Exercise –
Identify the line that contains "D8: diode (A" in the material. Output it and every line after it, unchanged, through the end.

——————

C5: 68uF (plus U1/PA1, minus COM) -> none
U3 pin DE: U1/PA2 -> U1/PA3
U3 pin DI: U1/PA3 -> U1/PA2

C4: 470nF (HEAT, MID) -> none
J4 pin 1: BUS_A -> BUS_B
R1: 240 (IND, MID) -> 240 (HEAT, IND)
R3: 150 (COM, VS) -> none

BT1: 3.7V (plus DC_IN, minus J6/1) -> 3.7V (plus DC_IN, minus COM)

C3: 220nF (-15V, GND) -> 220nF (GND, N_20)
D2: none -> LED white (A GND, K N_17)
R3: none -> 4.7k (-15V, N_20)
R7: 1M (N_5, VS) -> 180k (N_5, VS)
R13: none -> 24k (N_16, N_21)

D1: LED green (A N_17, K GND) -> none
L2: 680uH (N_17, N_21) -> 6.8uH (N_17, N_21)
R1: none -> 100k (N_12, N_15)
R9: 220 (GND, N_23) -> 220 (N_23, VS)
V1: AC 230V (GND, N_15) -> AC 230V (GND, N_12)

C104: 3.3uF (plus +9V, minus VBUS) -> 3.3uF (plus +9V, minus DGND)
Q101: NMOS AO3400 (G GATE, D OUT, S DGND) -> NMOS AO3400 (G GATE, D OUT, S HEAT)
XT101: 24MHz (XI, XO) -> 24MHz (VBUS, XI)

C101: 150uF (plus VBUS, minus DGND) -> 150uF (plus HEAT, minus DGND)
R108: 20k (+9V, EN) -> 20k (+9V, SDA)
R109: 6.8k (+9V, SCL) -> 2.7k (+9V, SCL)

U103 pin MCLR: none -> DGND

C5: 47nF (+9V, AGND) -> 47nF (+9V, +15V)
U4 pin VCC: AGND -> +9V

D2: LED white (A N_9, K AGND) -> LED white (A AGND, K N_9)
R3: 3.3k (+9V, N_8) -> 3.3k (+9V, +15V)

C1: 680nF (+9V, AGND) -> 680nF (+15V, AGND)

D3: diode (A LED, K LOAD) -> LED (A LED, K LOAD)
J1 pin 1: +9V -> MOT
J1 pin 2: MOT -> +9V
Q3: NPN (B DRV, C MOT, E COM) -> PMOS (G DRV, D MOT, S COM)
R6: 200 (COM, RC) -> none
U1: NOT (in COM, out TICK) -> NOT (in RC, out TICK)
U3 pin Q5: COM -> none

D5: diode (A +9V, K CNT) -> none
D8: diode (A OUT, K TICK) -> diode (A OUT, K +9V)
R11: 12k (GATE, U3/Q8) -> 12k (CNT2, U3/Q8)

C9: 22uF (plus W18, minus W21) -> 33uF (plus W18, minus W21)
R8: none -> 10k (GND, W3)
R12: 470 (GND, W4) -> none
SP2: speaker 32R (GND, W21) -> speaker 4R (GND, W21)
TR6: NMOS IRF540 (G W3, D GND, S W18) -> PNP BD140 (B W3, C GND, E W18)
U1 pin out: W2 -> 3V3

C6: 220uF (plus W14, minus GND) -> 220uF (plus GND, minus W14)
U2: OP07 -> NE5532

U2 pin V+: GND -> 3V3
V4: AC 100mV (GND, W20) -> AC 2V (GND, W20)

——————

Answer space –
D8: diode (A OUT, K TICK) -> diode (A OUT, K +9V)
R11: 12k (GATE, U3/Q8) -> 12k (CNT2, U3/Q8)

C9: 22uF (plus W18, minus W21) -> 33uF (plus W18, minus W21)
R8: none -> 10k (GND, W3)
R12: 470 (GND, W4) -> none
SP2: speaker 32R (GND, W21) -> speaker 4R (GND, W21)
TR6: NMOS IRF540 (G W3, D GND, S W18) -> PNP BD140 (B W3, C GND, E W18)
U1 pin out: W2 -> 3V3

C6: 220uF (plus W14, minus GND) -> 220uF (plus GND, minus W14)
U2: OP07 -> NE5532

U2 pin V+: GND -> 3V3
V4: AC 100mV (GND, W20) -> AC 2V (GND, W20)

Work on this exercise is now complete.